===== SUPPLIED DATA =====

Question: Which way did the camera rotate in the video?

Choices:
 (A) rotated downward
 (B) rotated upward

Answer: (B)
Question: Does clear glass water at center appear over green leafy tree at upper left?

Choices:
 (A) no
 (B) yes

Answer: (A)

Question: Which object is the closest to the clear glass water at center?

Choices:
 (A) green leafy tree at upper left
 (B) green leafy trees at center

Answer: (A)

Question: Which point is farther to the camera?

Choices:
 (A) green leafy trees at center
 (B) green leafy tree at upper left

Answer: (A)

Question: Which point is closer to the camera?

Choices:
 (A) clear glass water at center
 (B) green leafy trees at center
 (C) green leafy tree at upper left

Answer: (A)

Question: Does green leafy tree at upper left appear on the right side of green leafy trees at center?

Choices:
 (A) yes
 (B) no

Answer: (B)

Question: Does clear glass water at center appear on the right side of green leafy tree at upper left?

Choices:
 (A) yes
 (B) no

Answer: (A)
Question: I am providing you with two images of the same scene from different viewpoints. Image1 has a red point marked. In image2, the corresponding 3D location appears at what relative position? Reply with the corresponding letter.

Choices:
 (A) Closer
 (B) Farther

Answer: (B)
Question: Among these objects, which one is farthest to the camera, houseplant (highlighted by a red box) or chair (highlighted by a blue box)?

=====

» **EXERCISE DESCRIPTION**
Output the rows above unchanged, starting with the line containing "Question: Which point is closer" and going on through the last line of the rows.

» **WRITTEN RESPONSE**
Question: Which point is closer to the camera?

Choices:
 (A) clear glass water at center
 (B) green leafy trees at center
 (C) green leafy tree at upper left

Answer: (A)

Question: Does green leafy tree at upper left appear on the right side of green leafy trees at center?

Choices:
 (A) yes
 (B) no

Answer: (B)

Question: Does clear glass water at center appear on the right side of green leafy tree at upper left?

Choices:
 (A) yes
 (B) no

Answer: (A)
Question: I am providing you with two images of the same scene from different viewpoints. Image1 has a red point marked. In image2, the corresponding 3D location appears at what relative position? Reply with the corresponding letter.

Choices:
 (A) Closer
 (B) Farther

Answer: (B)
Question: Among these objects, which one is farthest to the camera, houseplant (highlighted by a red box) or chair (highlighted by a blue box)?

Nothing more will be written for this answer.